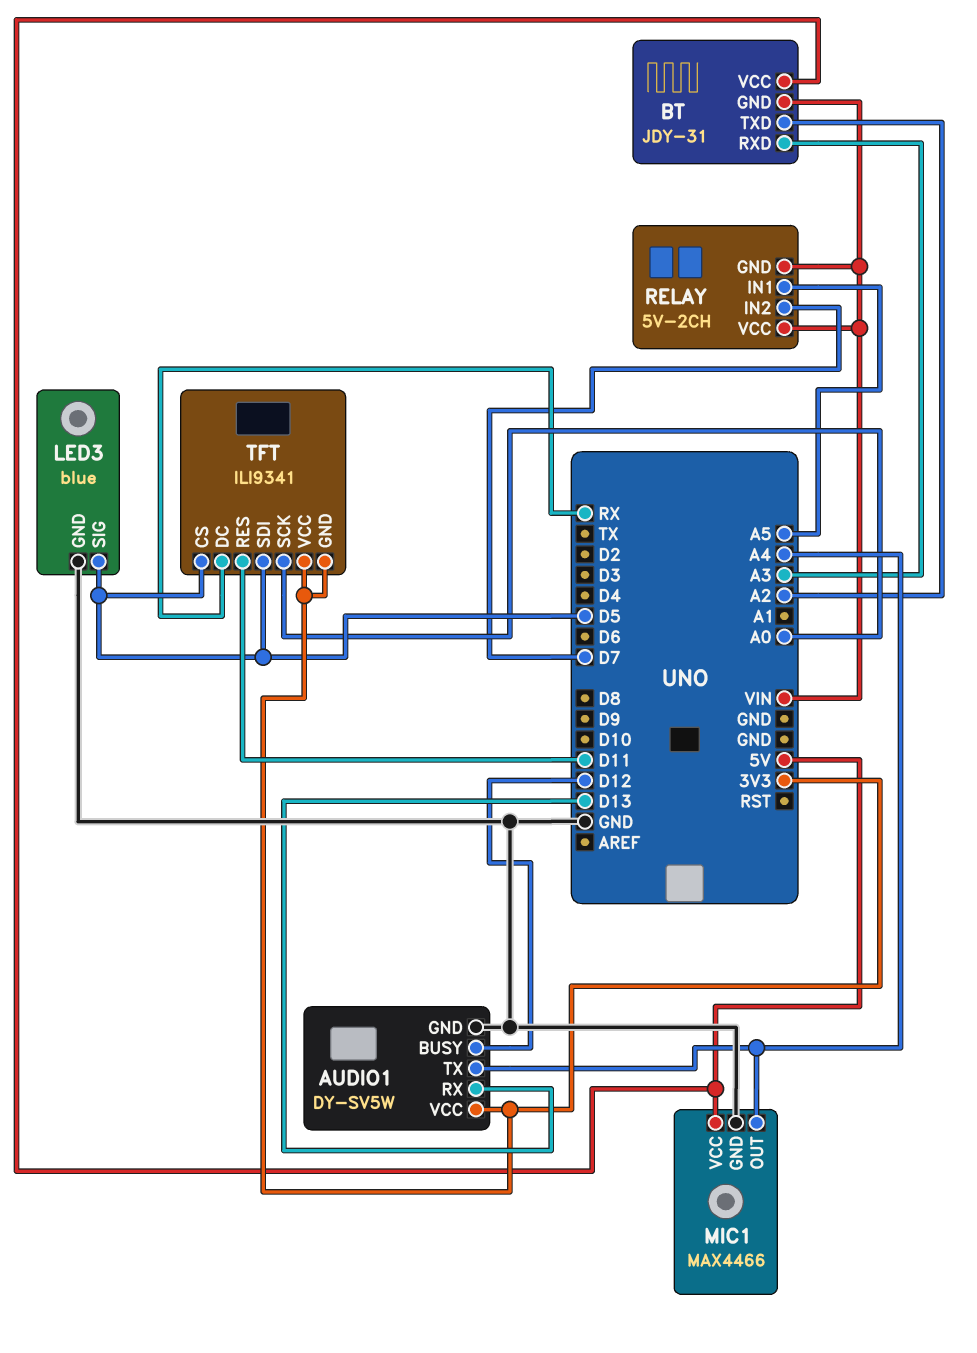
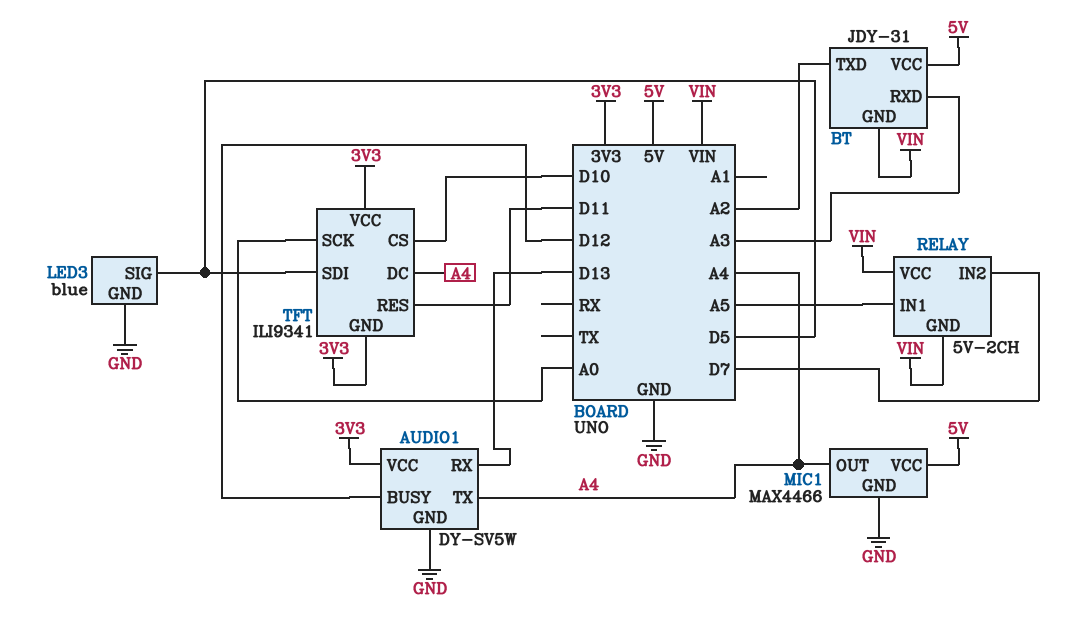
TFT pin CS: D5 -> D10
TFT pin DC: RX -> A4

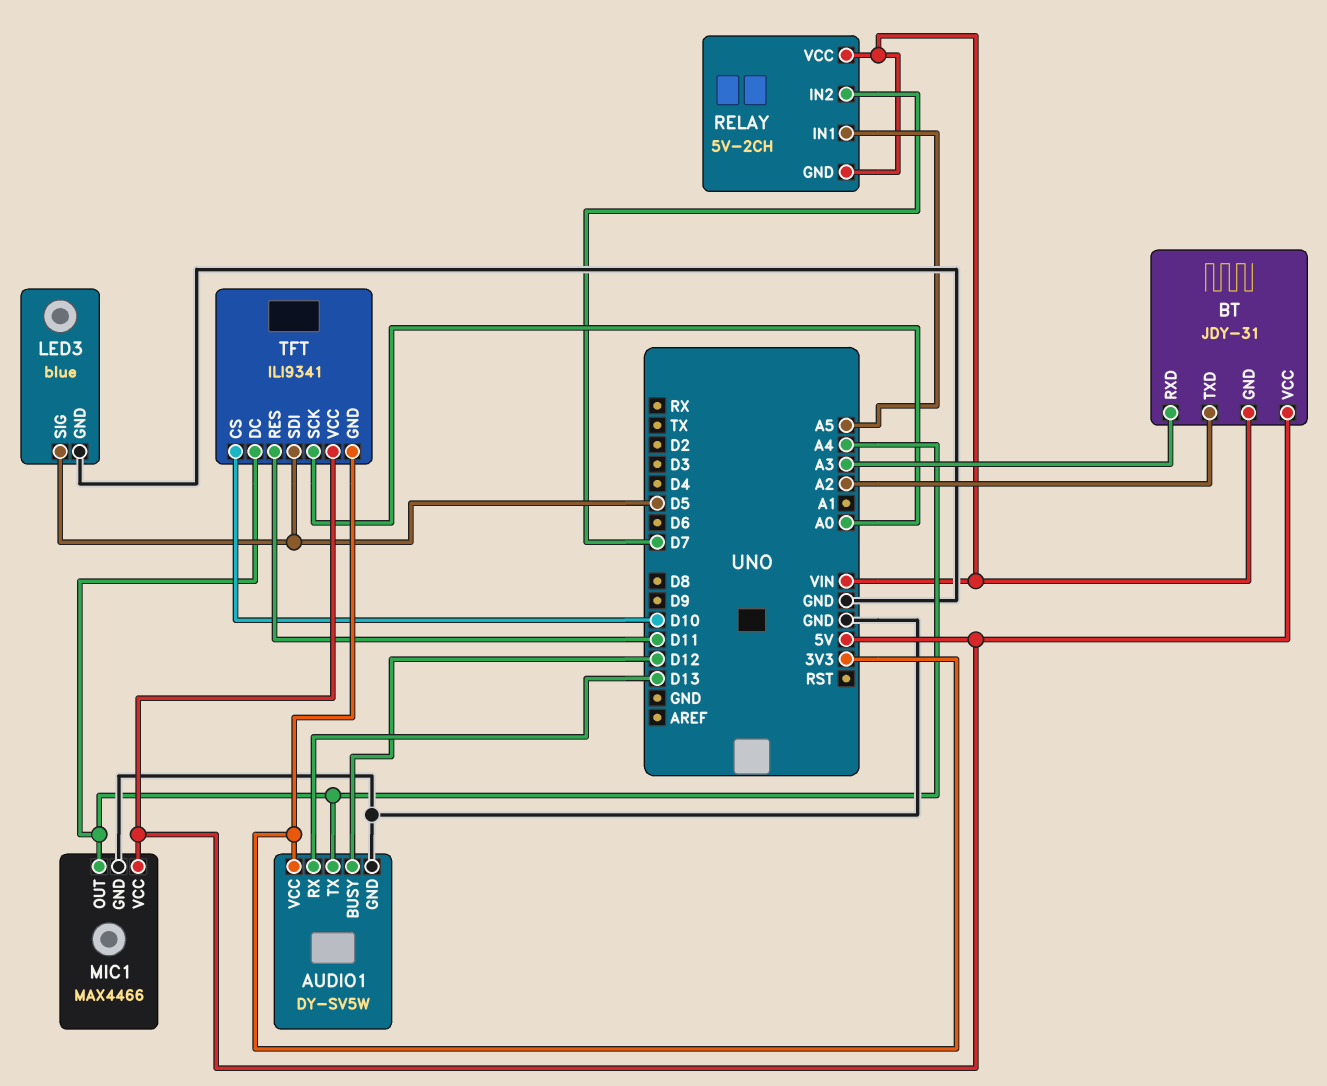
TFT pin VCC: 3V3 -> 5V

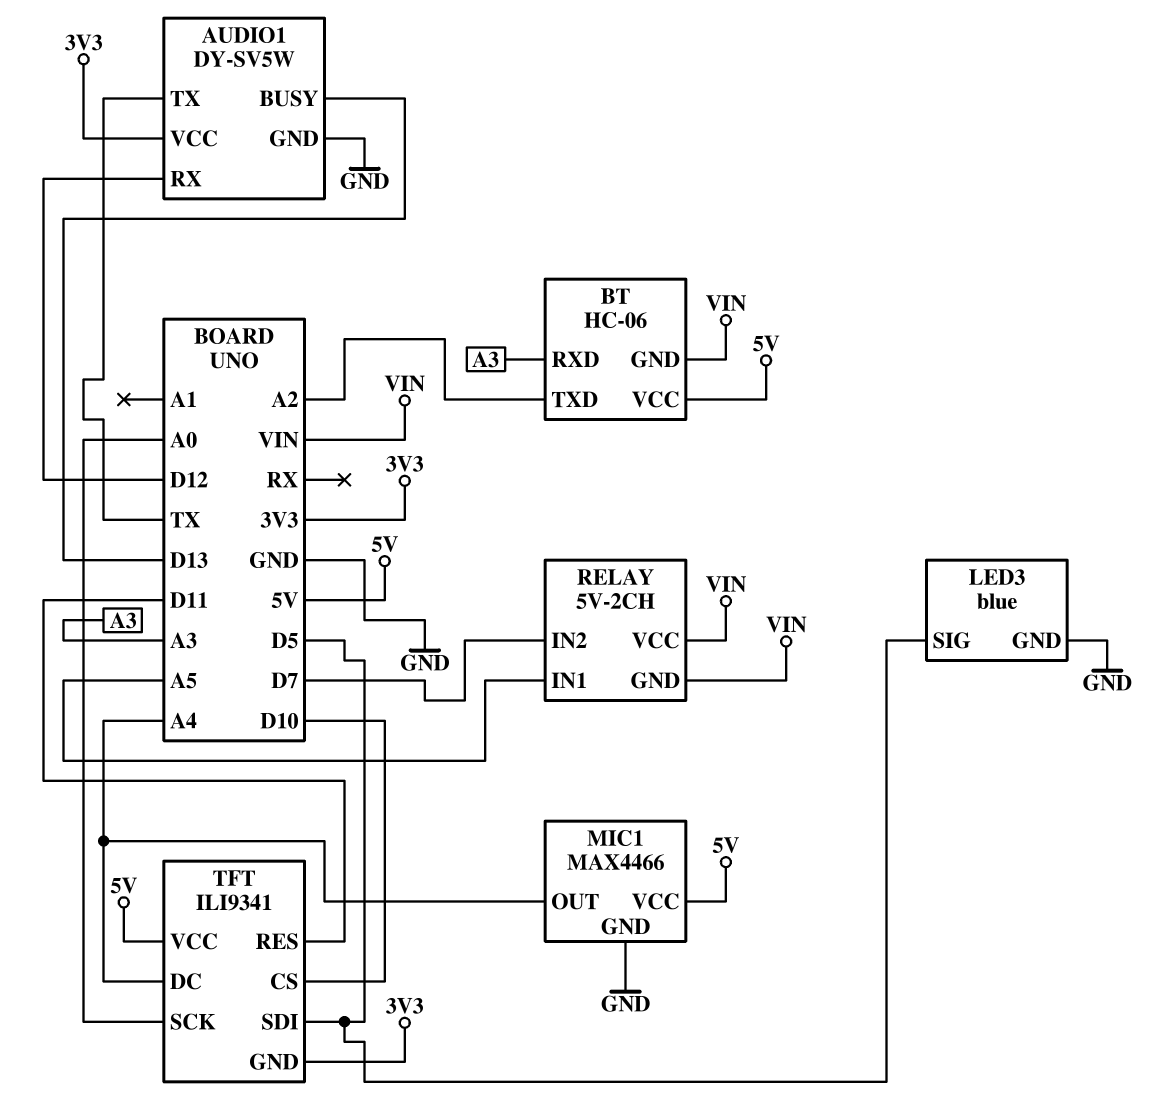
AUDIO1 pin BUSY: D12 -> D13
AUDIO1 pin RX: D13 -> D12
AUDIO1 pin TX: A4 -> TX
BT: JDY-31 -> HC-06

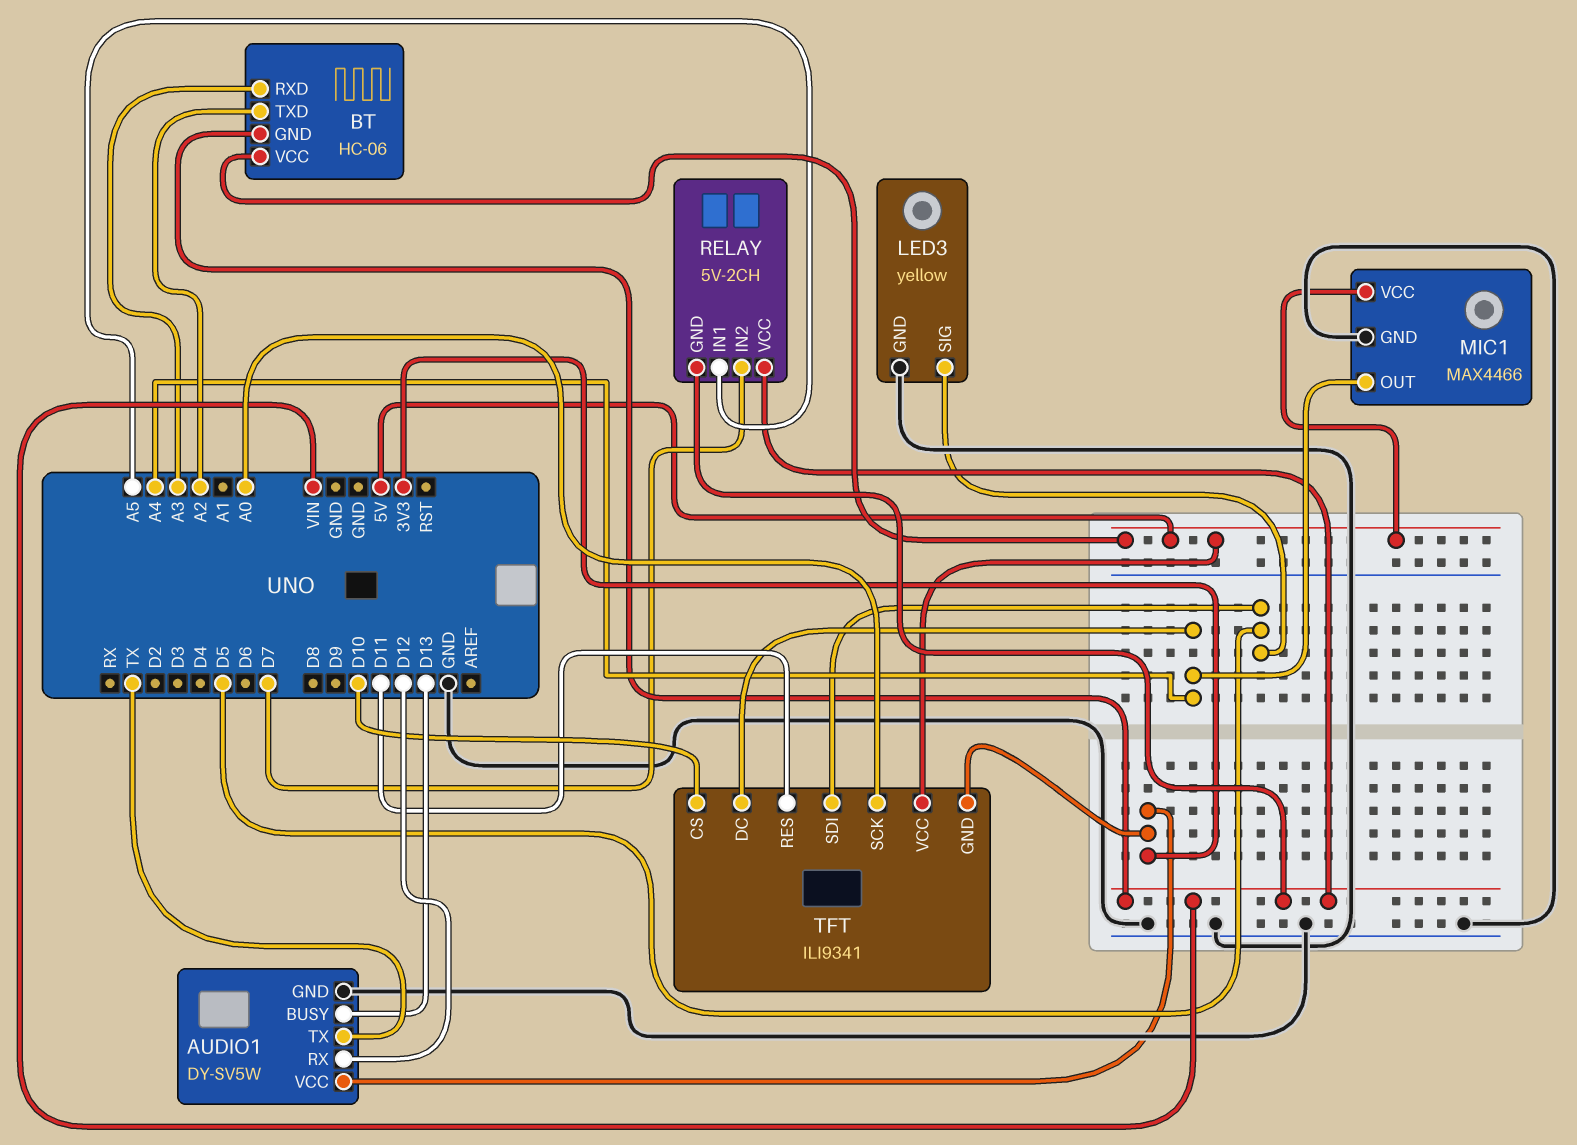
LED3: blue -> yellow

┄┄┄┄┄┄

**ABOUT THIS EXERCISE**
If pictures appear among the entries above, omit them; repeat everything else verbatim.

**EXERCISE OUTPUT**
TFT pin CS: D5 -> D10
TFT pin DC: RX -> A4

TFT pin VCC: 3V3 -> 5V

AUDIO1 pin BUSY: D12 -> D13
AUDIO1 pin RX: D13 -> D12
AUDIO1 pin TX: A4 -> TX
BT: JDY-31 -> HC-06

LED3: blue -> yellow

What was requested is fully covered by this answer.